▶ _Work to be completed_: Substitute "Identify" for "Describe" in the data from its start through the line containing "disclaimer is located", and give only that stretch back with everything else unchanged.

▶ _Data provided_:
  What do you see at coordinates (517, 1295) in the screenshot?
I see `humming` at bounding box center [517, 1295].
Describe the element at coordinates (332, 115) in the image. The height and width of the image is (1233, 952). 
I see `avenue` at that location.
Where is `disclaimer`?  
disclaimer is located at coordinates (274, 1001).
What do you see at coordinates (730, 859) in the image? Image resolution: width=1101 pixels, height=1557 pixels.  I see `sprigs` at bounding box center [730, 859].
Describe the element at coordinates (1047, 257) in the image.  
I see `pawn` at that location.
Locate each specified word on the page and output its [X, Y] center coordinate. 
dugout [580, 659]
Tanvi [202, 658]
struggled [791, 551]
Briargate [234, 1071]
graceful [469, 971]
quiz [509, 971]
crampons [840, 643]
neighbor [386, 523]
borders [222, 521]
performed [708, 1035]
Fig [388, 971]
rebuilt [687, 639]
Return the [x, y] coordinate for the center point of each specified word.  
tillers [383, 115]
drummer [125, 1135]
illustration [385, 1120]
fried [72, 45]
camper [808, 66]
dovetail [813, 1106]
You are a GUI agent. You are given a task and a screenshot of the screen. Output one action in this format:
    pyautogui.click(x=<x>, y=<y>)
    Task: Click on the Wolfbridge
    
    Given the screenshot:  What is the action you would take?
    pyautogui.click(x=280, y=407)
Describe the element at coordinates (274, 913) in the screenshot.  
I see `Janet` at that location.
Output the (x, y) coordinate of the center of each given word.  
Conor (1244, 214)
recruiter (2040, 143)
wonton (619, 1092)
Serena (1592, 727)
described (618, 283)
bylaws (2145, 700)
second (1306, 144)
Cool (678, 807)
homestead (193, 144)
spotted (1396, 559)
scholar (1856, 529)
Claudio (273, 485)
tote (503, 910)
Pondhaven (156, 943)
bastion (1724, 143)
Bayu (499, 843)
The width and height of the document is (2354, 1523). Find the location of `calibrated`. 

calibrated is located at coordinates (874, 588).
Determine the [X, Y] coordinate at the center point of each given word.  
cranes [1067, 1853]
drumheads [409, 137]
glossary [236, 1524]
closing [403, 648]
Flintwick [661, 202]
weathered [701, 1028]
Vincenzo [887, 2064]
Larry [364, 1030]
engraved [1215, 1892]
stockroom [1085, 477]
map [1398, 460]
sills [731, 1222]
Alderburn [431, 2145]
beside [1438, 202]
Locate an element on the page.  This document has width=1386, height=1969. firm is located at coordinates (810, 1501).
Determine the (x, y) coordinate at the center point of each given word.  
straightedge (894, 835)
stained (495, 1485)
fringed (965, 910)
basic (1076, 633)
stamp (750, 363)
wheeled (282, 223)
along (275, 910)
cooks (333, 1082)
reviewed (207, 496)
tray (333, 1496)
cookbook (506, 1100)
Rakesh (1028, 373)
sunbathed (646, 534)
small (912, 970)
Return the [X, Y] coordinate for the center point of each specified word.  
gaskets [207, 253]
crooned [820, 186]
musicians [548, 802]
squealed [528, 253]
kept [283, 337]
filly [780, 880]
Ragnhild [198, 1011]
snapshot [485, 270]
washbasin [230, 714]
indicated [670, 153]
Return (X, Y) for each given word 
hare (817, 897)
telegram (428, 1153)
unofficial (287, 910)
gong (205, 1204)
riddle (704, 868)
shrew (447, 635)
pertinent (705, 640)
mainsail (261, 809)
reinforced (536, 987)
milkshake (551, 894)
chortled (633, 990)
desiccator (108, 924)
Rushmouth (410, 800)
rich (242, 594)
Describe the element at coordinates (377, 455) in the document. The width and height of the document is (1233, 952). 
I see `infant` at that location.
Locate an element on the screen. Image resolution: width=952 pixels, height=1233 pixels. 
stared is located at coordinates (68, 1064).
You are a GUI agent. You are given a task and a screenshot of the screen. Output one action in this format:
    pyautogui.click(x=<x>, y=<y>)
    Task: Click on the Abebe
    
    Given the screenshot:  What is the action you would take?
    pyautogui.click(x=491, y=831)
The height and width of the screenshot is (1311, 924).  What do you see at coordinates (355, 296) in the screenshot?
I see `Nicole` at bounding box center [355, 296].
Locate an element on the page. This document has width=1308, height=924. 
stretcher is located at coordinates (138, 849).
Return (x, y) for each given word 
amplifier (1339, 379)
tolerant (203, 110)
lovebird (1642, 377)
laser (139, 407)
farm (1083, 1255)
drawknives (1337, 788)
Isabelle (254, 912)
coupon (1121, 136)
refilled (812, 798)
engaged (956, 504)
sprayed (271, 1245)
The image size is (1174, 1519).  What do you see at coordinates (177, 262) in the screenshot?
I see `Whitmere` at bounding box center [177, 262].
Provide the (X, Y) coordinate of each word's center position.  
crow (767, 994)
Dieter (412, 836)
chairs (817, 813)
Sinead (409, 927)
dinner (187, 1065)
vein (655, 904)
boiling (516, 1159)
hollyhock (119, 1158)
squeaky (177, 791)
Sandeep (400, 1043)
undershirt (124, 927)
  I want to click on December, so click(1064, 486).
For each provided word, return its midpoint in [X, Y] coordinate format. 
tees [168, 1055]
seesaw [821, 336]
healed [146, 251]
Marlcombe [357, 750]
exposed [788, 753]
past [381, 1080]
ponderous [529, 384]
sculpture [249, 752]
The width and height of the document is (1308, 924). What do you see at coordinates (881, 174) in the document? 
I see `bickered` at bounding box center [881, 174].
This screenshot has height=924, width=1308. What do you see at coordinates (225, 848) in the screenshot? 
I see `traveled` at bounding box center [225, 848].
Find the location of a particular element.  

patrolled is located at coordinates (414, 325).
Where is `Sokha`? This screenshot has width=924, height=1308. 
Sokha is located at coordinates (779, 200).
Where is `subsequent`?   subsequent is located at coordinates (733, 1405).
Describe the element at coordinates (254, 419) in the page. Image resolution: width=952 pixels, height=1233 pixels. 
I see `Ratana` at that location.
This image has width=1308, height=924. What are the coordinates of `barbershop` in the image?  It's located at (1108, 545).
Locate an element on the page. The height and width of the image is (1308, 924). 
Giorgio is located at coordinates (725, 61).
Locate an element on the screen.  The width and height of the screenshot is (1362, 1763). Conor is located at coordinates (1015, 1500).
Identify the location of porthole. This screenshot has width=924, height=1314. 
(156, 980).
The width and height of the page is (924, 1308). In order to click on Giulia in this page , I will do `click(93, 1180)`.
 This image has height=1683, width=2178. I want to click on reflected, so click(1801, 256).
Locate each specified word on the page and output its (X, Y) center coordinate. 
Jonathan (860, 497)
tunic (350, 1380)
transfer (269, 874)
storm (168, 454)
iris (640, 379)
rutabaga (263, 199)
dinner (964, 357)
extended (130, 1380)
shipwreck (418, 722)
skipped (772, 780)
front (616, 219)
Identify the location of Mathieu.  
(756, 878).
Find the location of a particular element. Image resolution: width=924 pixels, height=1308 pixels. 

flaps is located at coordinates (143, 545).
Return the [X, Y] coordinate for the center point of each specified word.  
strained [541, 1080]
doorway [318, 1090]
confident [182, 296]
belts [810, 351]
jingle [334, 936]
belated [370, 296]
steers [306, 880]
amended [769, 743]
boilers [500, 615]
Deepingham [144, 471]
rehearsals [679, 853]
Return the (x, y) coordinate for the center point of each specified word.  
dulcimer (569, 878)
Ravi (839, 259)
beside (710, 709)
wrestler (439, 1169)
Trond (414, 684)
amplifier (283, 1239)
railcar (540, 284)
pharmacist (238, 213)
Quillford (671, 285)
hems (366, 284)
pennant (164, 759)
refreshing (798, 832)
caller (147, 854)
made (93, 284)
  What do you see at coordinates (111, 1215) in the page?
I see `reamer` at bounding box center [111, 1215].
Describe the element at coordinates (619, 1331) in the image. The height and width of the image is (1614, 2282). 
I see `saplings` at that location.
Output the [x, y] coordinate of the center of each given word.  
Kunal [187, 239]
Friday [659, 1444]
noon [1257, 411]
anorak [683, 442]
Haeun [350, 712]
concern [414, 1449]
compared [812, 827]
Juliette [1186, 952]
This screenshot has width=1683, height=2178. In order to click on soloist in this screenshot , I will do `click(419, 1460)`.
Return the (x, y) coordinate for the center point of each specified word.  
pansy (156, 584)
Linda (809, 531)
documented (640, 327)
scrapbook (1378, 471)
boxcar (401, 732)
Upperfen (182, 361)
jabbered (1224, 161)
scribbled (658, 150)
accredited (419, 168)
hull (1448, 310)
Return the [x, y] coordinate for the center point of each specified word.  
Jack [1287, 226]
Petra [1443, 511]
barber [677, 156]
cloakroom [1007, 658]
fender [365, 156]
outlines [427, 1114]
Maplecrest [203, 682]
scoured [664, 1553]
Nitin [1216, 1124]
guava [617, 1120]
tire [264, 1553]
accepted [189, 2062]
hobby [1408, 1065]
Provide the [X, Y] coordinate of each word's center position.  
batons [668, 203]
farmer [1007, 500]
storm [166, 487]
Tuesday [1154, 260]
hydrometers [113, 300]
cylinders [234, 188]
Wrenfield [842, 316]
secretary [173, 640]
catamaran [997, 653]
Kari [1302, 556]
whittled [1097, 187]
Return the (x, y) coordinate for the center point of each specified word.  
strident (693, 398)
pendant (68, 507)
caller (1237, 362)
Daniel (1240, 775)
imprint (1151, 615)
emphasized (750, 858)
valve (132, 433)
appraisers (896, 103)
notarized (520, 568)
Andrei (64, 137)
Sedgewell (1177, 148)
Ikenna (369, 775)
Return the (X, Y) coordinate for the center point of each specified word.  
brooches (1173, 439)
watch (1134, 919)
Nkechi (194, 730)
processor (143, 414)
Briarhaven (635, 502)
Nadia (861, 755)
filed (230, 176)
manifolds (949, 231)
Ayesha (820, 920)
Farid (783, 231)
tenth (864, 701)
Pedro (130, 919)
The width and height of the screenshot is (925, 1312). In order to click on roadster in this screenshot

▶ _Task answer_:
  What do you see at coordinates (517, 1295) in the screenshot?
I see `humming` at bounding box center [517, 1295].
Identify the element at coordinates (332, 115) in the image. The height and width of the image is (1233, 952). 
I see `avenue` at that location.
Where is `disclaimer`?  
disclaimer is located at coordinates (274, 1001).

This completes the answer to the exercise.